Data for the task:
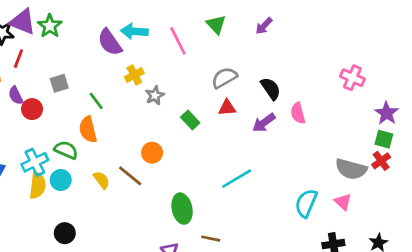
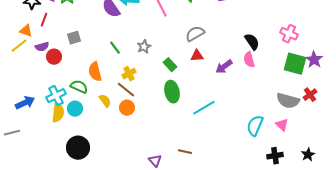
yellow cross: (134, 75) -> (129, 74), moved
black semicircle: (271, 89) -> (252, 42), moved
purple semicircle: (16, 95) -> (42, 47), turned -80
green line: (96, 101) -> (115, 48), moved
green square: (384, 139) -> (295, 64), moved, size x1.6
orange circle: (152, 153) -> (127, 108), moved
brown line: (130, 176) -> (126, 90), moved
yellow semicircle: (102, 180) -> (105, 101), moved
green ellipse: (182, 209) -> (172, 92), moved
black circle: (65, 233) -> (78, 148), size x1.5

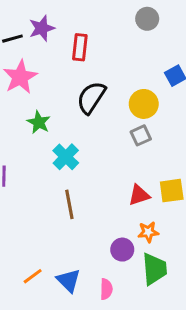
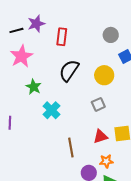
gray circle: (147, 19) -> (111, 35), moved
gray square: (141, 135) -> (98, 104), moved
brown line: (69, 204) -> (71, 148), moved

Aim of the exercise: With the line containing "gray square: (141, 135) -> (98, 104), moved" as the first and the last line of the records as the final one, print exactly the lines in that span.

Finished exercise:
gray square: (141, 135) -> (98, 104), moved
brown line: (69, 204) -> (71, 148), moved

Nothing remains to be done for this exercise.